RECORDS FOR THE EXERCISE START

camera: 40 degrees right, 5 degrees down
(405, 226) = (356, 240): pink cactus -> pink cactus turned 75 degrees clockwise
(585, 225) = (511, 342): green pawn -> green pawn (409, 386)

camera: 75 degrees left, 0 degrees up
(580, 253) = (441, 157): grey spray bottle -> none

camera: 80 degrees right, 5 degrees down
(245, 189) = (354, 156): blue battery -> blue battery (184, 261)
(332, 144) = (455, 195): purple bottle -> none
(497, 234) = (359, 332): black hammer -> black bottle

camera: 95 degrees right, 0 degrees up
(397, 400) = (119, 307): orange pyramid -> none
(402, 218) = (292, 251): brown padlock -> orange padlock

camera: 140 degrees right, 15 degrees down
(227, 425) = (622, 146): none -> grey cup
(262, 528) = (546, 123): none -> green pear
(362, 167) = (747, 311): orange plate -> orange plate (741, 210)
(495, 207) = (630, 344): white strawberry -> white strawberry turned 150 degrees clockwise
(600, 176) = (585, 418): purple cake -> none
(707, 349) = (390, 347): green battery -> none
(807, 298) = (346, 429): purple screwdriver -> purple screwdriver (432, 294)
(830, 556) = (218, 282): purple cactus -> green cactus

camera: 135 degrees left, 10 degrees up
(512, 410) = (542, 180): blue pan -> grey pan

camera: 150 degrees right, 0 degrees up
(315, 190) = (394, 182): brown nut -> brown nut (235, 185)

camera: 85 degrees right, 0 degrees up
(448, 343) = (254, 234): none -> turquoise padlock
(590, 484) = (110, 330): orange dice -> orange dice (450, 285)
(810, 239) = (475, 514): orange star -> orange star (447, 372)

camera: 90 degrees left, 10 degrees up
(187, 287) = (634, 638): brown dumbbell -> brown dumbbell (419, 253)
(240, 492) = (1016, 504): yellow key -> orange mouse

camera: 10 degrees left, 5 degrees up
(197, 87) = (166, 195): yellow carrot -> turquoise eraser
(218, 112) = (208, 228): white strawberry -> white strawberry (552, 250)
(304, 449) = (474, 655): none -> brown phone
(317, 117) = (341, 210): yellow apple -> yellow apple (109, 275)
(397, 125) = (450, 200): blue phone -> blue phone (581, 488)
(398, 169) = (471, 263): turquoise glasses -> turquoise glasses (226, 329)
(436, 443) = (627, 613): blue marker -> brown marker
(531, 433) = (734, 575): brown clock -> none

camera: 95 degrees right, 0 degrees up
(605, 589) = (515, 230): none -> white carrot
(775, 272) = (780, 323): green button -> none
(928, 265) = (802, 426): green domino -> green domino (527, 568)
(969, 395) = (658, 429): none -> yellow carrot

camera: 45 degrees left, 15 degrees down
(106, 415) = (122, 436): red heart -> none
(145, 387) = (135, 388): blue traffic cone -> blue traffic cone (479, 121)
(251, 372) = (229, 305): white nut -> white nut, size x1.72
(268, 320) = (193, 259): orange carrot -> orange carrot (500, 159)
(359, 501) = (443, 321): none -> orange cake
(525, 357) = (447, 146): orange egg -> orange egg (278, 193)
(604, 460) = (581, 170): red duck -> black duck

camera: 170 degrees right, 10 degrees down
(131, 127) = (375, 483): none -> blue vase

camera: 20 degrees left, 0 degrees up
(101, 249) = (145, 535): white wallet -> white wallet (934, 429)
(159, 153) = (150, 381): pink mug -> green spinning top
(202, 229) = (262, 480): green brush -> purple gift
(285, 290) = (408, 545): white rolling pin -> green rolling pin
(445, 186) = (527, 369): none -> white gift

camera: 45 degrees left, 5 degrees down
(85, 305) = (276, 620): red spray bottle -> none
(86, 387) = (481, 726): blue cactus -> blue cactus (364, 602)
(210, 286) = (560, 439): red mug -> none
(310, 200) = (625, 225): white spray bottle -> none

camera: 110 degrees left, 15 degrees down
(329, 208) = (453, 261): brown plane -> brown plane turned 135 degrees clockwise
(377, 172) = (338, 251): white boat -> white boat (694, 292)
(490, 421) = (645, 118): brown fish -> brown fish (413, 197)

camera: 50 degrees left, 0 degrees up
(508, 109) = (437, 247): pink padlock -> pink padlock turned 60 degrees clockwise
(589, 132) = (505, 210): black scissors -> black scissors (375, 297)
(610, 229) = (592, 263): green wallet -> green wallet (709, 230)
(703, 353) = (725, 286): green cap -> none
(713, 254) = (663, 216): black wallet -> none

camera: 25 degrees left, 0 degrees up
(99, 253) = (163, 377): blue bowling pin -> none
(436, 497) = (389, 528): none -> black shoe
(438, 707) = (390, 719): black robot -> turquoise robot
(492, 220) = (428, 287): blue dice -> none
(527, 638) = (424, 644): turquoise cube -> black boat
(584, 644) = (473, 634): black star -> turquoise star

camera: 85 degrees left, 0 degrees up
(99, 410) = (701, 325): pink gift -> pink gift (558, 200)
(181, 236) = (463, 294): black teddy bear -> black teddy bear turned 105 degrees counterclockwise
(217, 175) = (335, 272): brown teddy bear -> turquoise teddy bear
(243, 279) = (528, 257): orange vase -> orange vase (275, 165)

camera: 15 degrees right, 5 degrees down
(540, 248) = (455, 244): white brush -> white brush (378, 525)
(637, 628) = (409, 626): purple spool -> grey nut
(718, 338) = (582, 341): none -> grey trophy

RECORDS FOR THE EXERCISE END

§ **YOUR TASK**: Copy out the data above word for word, starting at its first line and ending with the line that contains "(245, 189) = (354, 156): blue".

§ **SOLUTION BELOW**:
camera: 40 degrees right, 5 degrees down
(405, 226) = (356, 240): pink cactus -> pink cactus turned 75 degrees clockwise
(585, 225) = (511, 342): green pawn -> green pawn (409, 386)

camera: 75 degrees left, 0 degrees up
(580, 253) = (441, 157): grey spray bottle -> none

camera: 80 degrees right, 5 degrees down
(245, 189) = (354, 156): blue battery -> blue battery (184, 261)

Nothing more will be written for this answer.